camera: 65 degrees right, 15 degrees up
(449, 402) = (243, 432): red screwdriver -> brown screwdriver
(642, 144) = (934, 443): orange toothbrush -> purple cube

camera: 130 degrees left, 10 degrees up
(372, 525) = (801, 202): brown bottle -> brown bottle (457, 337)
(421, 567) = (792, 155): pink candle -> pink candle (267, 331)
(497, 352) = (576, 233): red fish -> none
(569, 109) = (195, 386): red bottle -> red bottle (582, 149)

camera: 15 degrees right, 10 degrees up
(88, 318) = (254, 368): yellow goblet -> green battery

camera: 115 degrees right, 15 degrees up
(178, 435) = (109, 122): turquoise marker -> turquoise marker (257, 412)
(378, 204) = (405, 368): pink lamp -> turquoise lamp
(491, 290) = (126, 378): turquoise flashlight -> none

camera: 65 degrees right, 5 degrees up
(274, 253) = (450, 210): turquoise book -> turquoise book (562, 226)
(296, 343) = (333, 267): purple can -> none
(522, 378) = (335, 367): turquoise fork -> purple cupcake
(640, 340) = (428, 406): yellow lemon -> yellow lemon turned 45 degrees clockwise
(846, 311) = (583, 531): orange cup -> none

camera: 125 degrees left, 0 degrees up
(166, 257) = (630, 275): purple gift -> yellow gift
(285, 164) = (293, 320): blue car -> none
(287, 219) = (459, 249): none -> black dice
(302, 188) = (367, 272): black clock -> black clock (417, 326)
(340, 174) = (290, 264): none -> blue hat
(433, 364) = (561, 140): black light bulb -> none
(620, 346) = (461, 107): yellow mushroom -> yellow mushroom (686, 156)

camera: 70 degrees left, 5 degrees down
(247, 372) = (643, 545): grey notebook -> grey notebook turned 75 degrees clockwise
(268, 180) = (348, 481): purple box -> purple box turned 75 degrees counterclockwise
::::::::::
== Assigned task ==
From the first line of the listing above through the line that contains "(178, 435) = (109, 122): turquoise", set down each line without alteration, and nothing else.

== Exercise response ==
camera: 65 degrees right, 15 degrees up
(449, 402) = (243, 432): red screwdriver -> brown screwdriver
(642, 144) = (934, 443): orange toothbrush -> purple cube

camera: 130 degrees left, 10 degrees up
(372, 525) = (801, 202): brown bottle -> brown bottle (457, 337)
(421, 567) = (792, 155): pink candle -> pink candle (267, 331)
(497, 352) = (576, 233): red fish -> none
(569, 109) = (195, 386): red bottle -> red bottle (582, 149)

camera: 15 degrees right, 10 degrees up
(88, 318) = (254, 368): yellow goblet -> green battery

camera: 115 degrees right, 15 degrees up
(178, 435) = (109, 122): turquoise marker -> turquoise marker (257, 412)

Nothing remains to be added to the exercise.